Edit tracking data:
·····
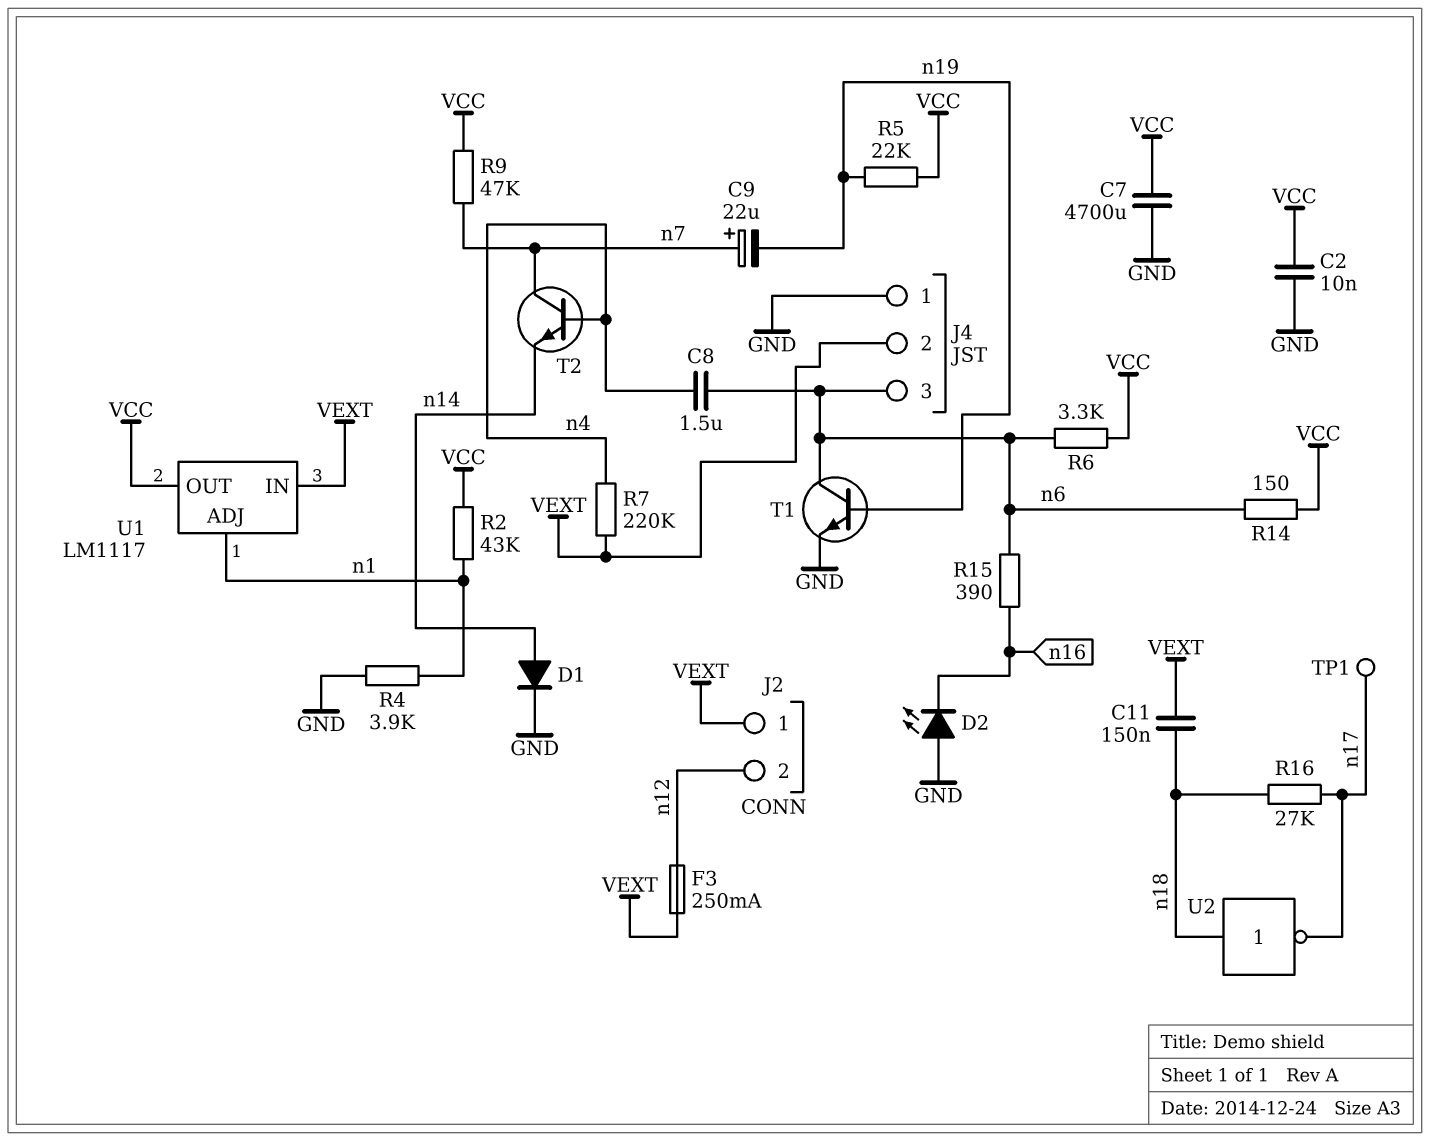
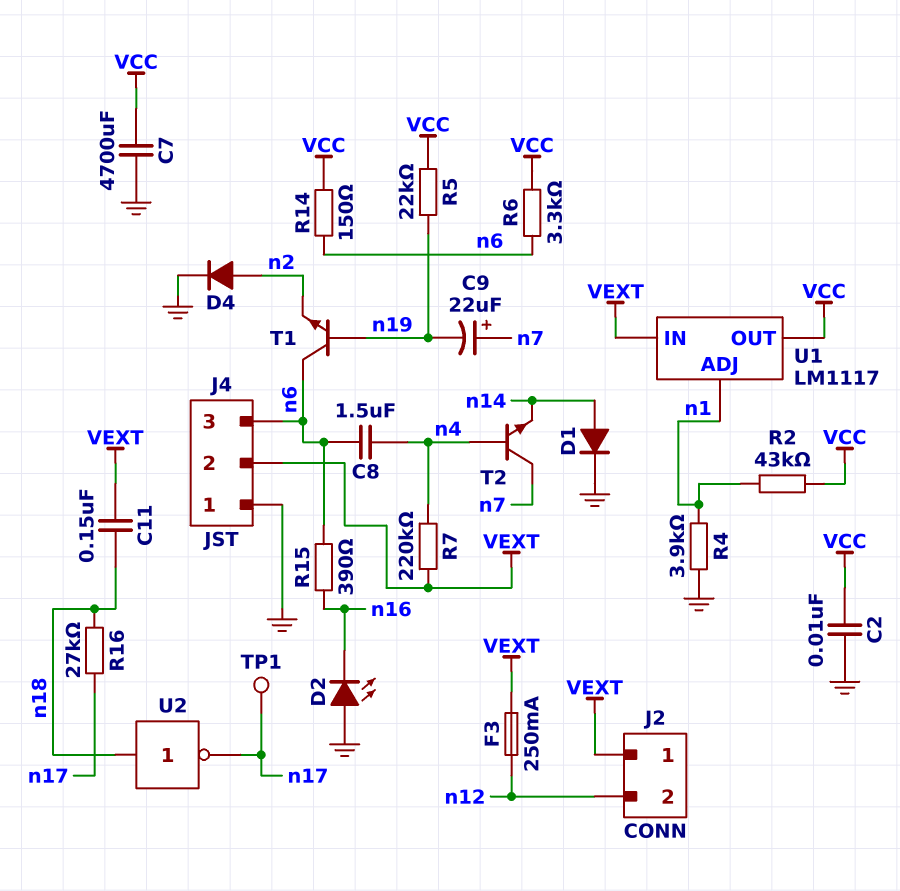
D4: none -> diode (A n2, K GND)
R9: 47k (VCC, n7) -> none
T1: NPN (B n19, C n6, E GND) -> NPN (B n19, C n6, E n2)

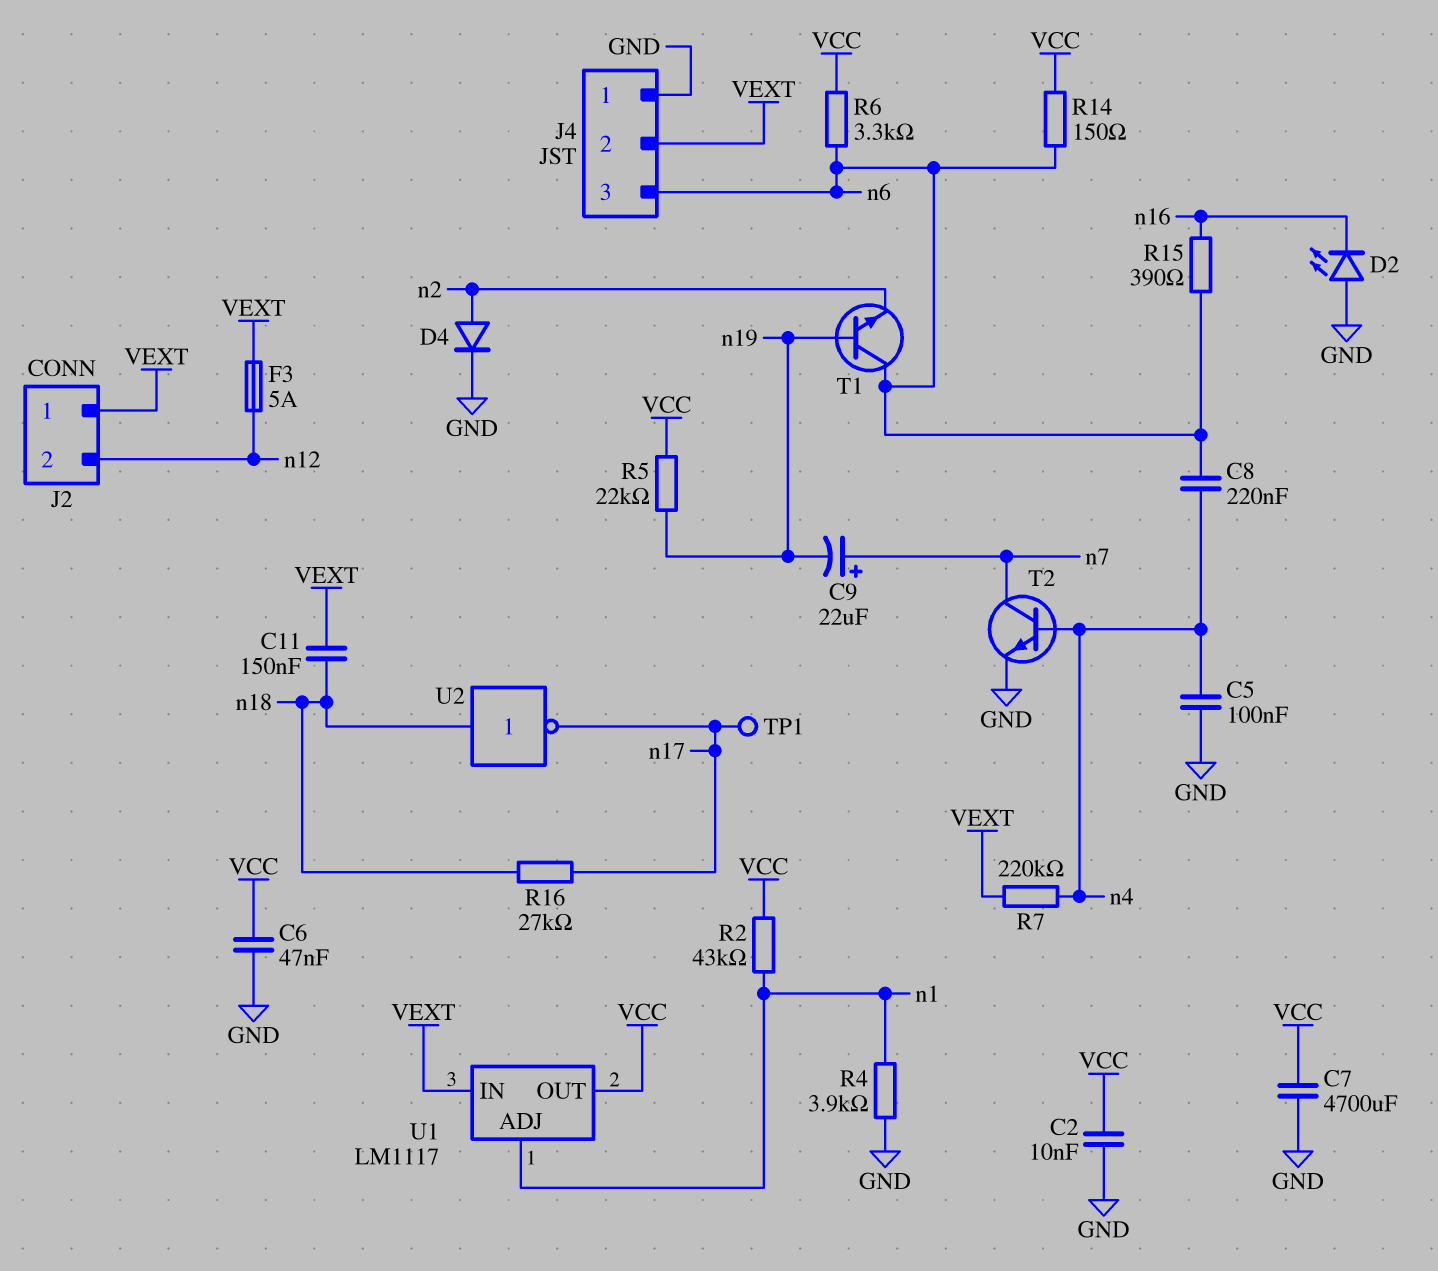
C5: none -> 100nF (GND, n4)
C6: none -> 47nF (GND, VCC)
C8: 1.5uF (n4, n6) -> 220nF (n4, n6)
D1: diode (A n14, K GND) -> none
F3: 250mA (VEXT, n12) -> 5A (VEXT, n12)
T2: NPN (B n4, C n7, E n14) -> NPN (B n4, C n7, E GND)

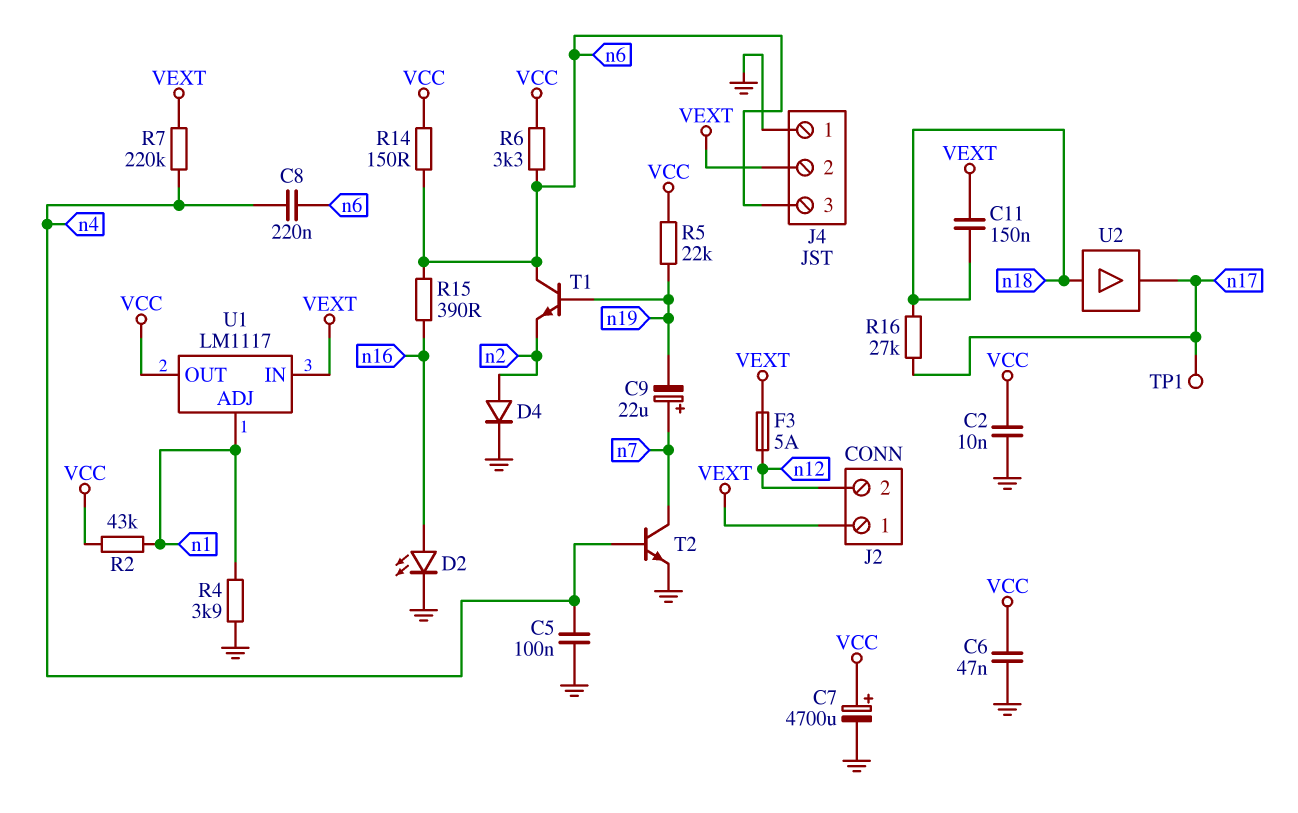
C7: 4700uF (GND, VCC) -> 4700uF (plus VCC, minus GND)
D2: LED (A GND, K n16) -> LED (A n16, K GND)
U2: NOT (in n18, out n17) -> buffer (in n18, out n17)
·····
ACTIVITY: Word for word, write out each of the records, but not the pictures.

SOLUTION TO THE EXERCISE:
D4: none -> diode (A n2, K GND)
R9: 47k (VCC, n7) -> none
T1: NPN (B n19, C n6, E GND) -> NPN (B n19, C n6, E n2)

C5: none -> 100nF (GND, n4)
C6: none -> 47nF (GND, VCC)
C8: 1.5uF (n4, n6) -> 220nF (n4, n6)
D1: diode (A n14, K GND) -> none
F3: 250mA (VEXT, n12) -> 5A (VEXT, n12)
T2: NPN (B n4, C n7, E n14) -> NPN (B n4, C n7, E GND)

C7: 4700uF (GND, VCC) -> 4700uF (plus VCC, minus GND)
D2: LED (A GND, K n16) -> LED (A n16, K GND)
U2: NOT (in n18, out n17) -> buffer (in n18, out n17)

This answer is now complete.